- **WHAT THE TASK REQUIRES**: In the entries below, find the line with "J1 pin 2: VP -> IN_B" and the line with "TR4: none -> PNP BD140 (B VO, C -9V, E BUF)". Return those two lines and all lines between them, exactly.

- **SUPPLIED DATA**:
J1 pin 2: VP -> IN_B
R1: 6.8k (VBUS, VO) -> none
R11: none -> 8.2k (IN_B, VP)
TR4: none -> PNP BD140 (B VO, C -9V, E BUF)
---
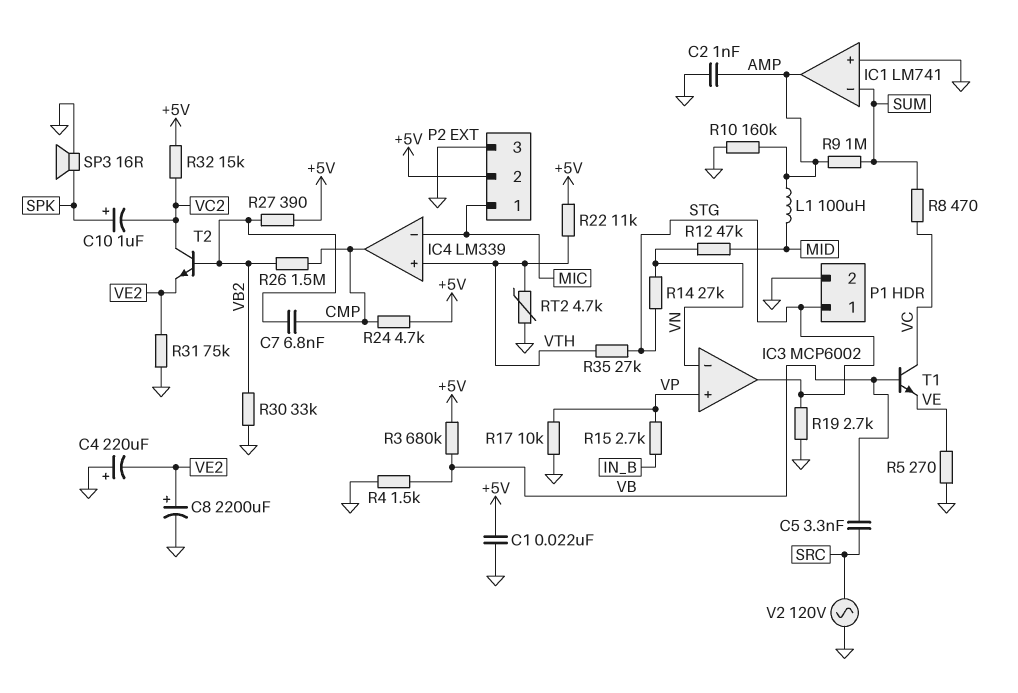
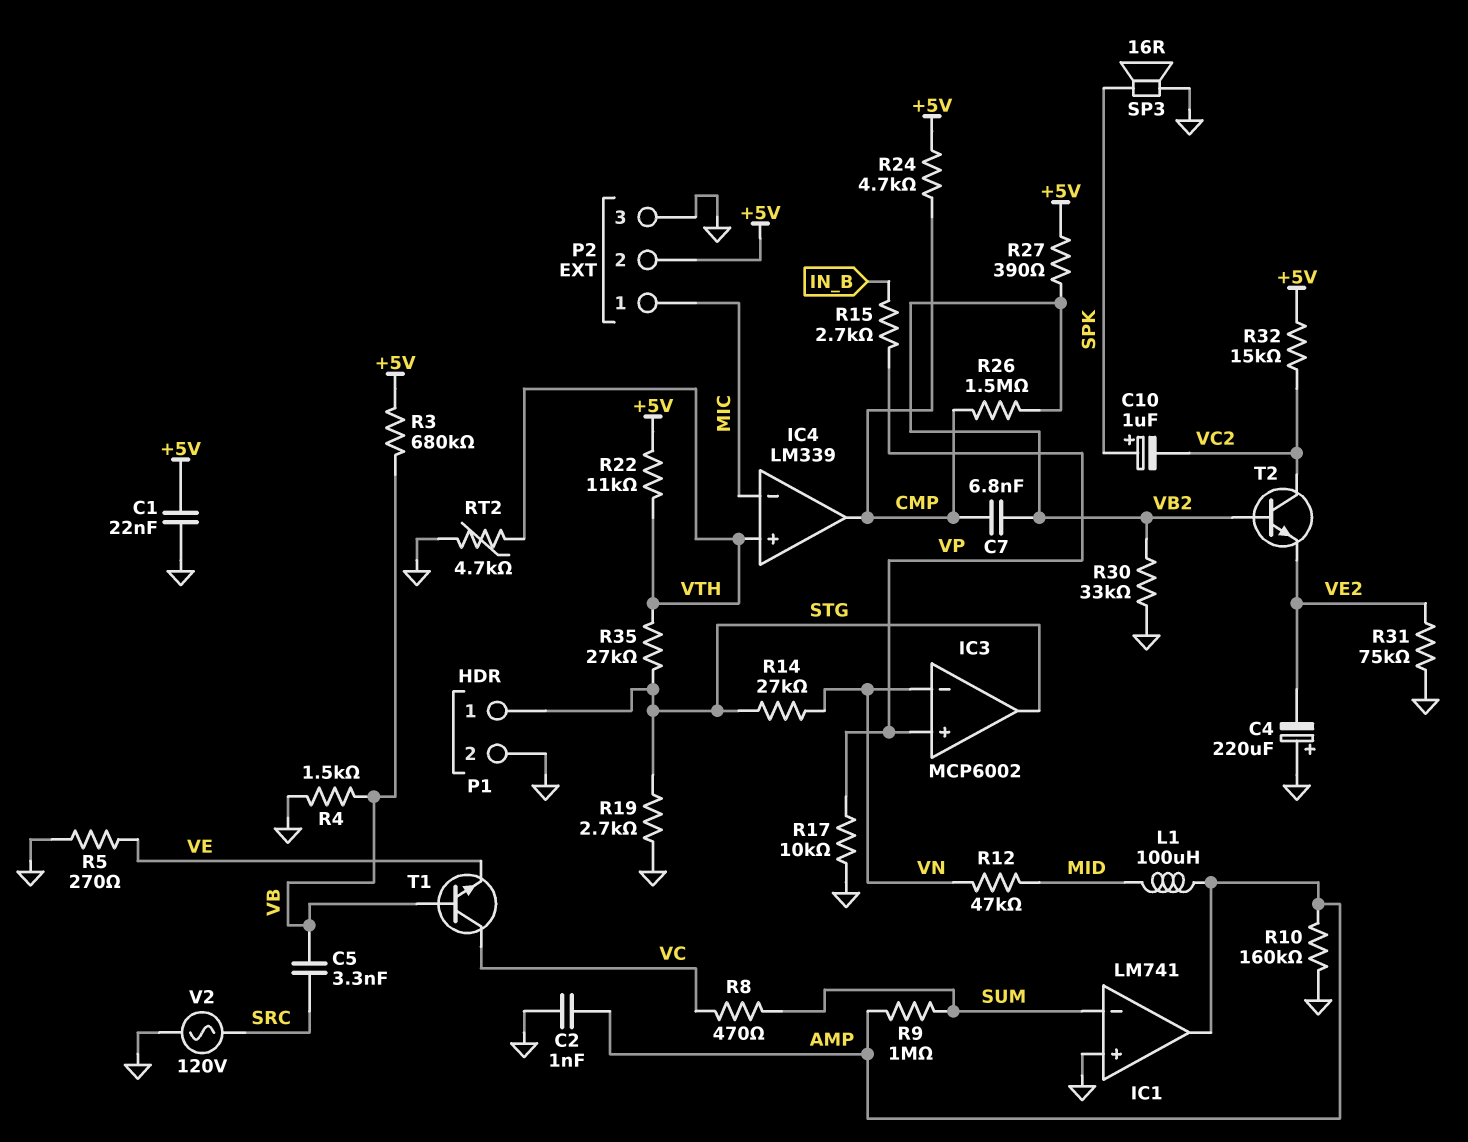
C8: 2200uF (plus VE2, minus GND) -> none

- **YOUR RESPONSE**:
J1 pin 2: VP -> IN_B
R1: 6.8k (VBUS, VO) -> none
R11: none -> 8.2k (IN_B, VP)
TR4: none -> PNP BD140 (B VO, C -9V, E BUF)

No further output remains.